Data provided –

☆ ☆ ☆ ☆ ☆ ☆ ☆

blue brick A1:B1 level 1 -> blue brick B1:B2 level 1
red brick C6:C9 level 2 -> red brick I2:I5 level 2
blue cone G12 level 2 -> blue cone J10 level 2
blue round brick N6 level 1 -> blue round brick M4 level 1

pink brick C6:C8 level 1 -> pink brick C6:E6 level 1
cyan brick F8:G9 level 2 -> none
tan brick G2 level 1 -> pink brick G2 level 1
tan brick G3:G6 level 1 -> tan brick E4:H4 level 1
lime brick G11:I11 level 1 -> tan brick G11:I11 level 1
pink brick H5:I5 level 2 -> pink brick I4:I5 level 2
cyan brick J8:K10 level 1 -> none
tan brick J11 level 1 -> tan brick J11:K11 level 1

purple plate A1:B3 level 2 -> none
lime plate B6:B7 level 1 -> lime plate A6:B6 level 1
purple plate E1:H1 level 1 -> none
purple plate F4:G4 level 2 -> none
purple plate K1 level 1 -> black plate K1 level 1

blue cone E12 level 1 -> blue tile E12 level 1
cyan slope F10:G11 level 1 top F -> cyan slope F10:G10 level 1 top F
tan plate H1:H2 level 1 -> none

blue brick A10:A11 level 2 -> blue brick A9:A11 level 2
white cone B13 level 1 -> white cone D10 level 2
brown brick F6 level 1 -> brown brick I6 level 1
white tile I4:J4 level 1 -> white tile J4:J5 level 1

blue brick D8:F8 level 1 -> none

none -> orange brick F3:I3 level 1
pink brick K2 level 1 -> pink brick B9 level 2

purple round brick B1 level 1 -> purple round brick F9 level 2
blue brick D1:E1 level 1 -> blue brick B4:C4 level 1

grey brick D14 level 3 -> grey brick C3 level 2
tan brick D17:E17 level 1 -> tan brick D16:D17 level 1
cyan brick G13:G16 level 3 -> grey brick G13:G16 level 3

☆ ☆ ☆ ☆ ☆ ☆ ☆

What you need to do –
Which lines of the entries above contain the string "white"? Copy each one.

Finished task –
white cone B13 level 1 -> white cone D10 level 2
white tile I4:J4 level 1 -> white tile J4:J5 level 1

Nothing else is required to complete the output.